## THE TASK
Write out, exactly and in full, the records given below, but not their pictures.

Dataset entries:
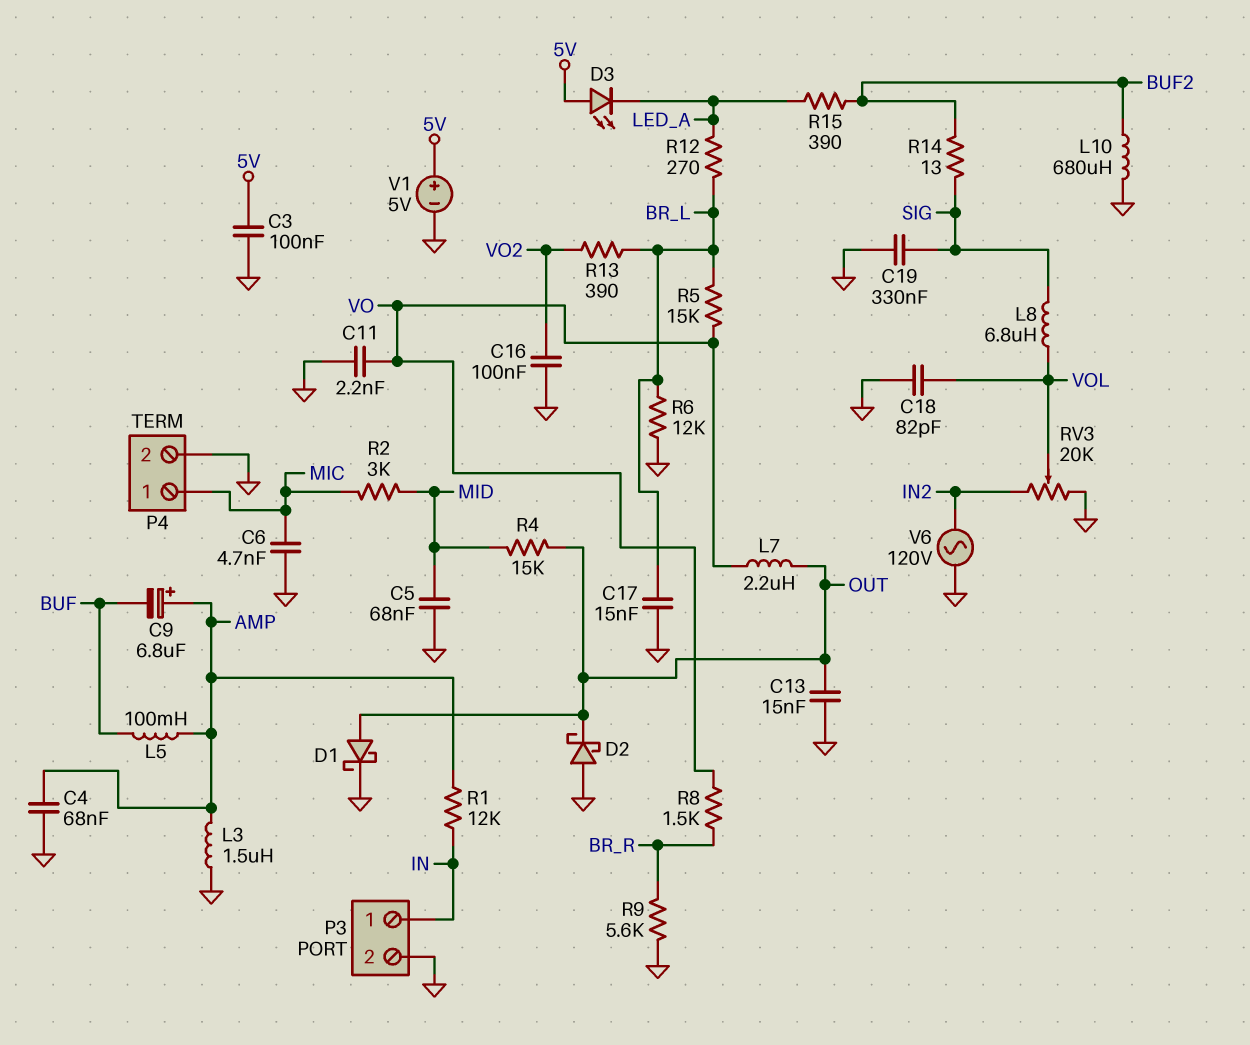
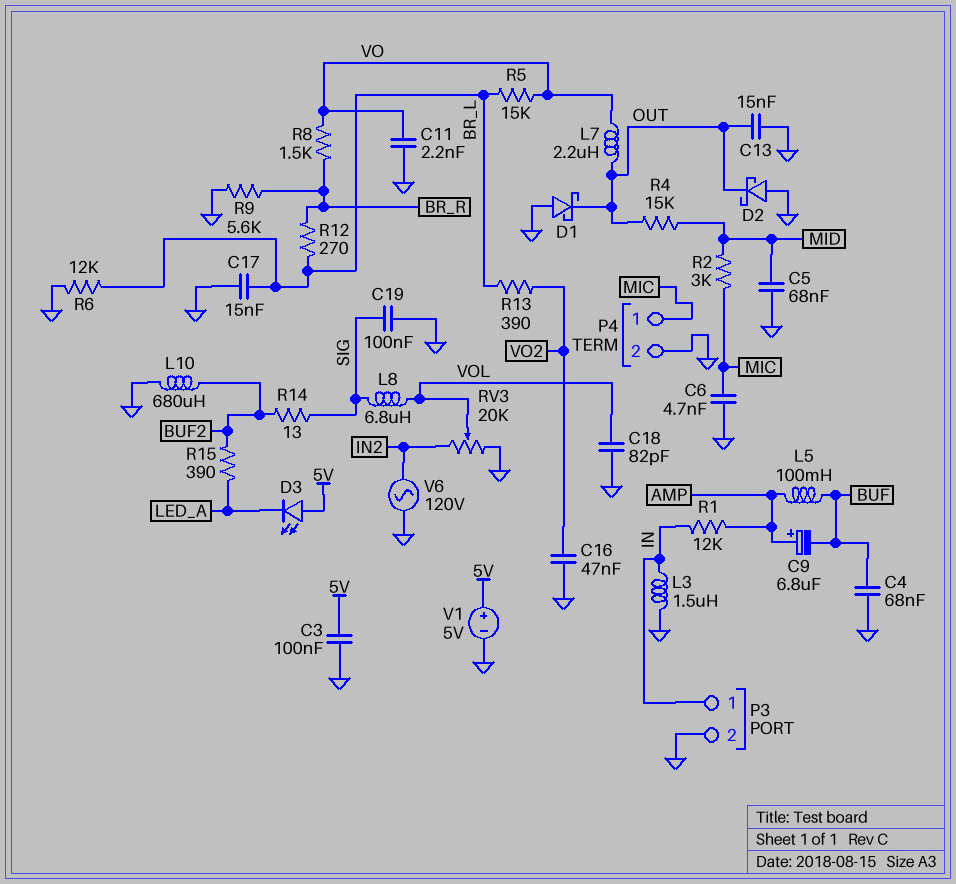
C4: 68nF (AMP, GND) -> 68nF (BUF, GND)
C16: 100nF (GND, VO2) -> 47nF (GND, VO2)
C19: 330nF (GND, SIG) -> 100nF (GND, SIG)
D1: schottky (A OUT, K GND) -> schottky (A GND, K OUT)
L3: 1.5uH (AMP, GND) -> 1.5uH (GND, IN)
R12: 270 (BR_L, LED_A) -> 270 (BR_L, BR_R)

## TASK SOLUTION
C4: 68nF (AMP, GND) -> 68nF (BUF, GND)
C16: 100nF (GND, VO2) -> 47nF (GND, VO2)
C19: 330nF (GND, SIG) -> 100nF (GND, SIG)
D1: schottky (A OUT, K GND) -> schottky (A GND, K OUT)
L3: 1.5uH (AMP, GND) -> 1.5uH (GND, IN)
R12: 270 (BR_L, LED_A) -> 270 (BR_L, BR_R)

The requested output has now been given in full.